Start of Block

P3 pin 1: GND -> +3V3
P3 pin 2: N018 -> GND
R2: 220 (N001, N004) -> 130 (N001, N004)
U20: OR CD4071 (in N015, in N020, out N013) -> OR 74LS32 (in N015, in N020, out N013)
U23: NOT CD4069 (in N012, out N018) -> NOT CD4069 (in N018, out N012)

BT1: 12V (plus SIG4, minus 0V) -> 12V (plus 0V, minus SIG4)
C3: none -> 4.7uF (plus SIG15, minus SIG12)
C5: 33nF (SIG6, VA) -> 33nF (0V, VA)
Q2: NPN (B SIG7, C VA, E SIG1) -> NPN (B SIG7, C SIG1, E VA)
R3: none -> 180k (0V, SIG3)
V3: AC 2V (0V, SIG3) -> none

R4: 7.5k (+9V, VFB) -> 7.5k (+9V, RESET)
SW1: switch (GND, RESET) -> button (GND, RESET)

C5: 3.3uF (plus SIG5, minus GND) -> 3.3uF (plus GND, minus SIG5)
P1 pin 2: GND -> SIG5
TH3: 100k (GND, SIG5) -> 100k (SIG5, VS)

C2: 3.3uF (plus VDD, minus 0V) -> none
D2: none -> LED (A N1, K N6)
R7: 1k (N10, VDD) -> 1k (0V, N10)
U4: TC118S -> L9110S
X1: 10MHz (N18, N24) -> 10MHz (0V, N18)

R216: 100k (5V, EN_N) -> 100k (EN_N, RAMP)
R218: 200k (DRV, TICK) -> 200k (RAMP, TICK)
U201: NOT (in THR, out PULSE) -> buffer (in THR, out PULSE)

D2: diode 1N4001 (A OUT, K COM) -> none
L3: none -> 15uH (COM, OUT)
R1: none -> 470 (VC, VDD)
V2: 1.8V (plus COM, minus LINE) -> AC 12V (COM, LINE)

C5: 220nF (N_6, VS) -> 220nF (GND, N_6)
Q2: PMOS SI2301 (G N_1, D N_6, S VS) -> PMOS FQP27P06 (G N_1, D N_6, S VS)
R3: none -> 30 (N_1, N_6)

End of Block

Task to complete: Your answer must be the full set of records above, reproduced exactly.

Expected answer:
P3 pin 1: GND -> +3V3
P3 pin 2: N018 -> GND
R2: 220 (N001, N004) -> 130 (N001, N004)
U20: OR CD4071 (in N015, in N020, out N013) -> OR 74LS32 (in N015, in N020, out N013)
U23: NOT CD4069 (in N012, out N018) -> NOT CD4069 (in N018, out N012)

BT1: 12V (plus SIG4, minus 0V) -> 12V (plus 0V, minus SIG4)
C3: none -> 4.7uF (plus SIG15, minus SIG12)
C5: 33nF (SIG6, VA) -> 33nF (0V, VA)
Q2: NPN (B SIG7, C VA, E SIG1) -> NPN (B SIG7, C SIG1, E VA)
R3: none -> 180k (0V, SIG3)
V3: AC 2V (0V, SIG3) -> none

R4: 7.5k (+9V, VFB) -> 7.5k (+9V, RESET)
SW1: switch (GND, RESET) -> button (GND, RESET)

C5: 3.3uF (plus SIG5, minus GND) -> 3.3uF (plus GND, minus SIG5)
P1 pin 2: GND -> SIG5
TH3: 100k (GND, SIG5) -> 100k (SIG5, VS)

C2: 3.3uF (plus VDD, minus 0V) -> none
D2: none -> LED (A N1, K N6)
R7: 1k (N10, VDD) -> 1k (0V, N10)
U4: TC118S -> L9110S
X1: 10MHz (N18, N24) -> 10MHz (0V, N18)

R216: 100k (5V, EN_N) -> 100k (EN_N, RAMP)
R218: 200k (DRV, TICK) -> 200k (RAMP, TICK)
U201: NOT (in THR, out PULSE) -> buffer (in THR, out PULSE)

D2: diode 1N4001 (A OUT, K COM) -> none
L3: none -> 15uH (COM, OUT)
R1: none -> 470 (VC, VDD)
V2: 1.8V (plus COM, minus LINE) -> AC 12V (COM, LINE)

C5: 220nF (N_6, VS) -> 220nF (GND, N_6)
Q2: PMOS SI2301 (G N_1, D N_6, S VS) -> PMOS FQP27P06 (G N_1, D N_6, S VS)
R3: none -> 30 (N_1, N_6)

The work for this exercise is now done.